* Your goal
Nothing but a number should be given: the count of lines in the listing that include "none".

* Exercise materials

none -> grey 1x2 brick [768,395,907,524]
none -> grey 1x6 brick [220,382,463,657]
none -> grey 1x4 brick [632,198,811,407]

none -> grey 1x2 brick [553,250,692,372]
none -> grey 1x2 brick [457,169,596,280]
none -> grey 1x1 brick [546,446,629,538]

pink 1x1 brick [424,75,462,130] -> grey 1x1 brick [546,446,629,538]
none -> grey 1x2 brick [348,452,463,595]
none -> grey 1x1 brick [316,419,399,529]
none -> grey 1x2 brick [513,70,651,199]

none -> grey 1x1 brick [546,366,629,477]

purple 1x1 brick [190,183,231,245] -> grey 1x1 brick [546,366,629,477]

* Response to this exercise
10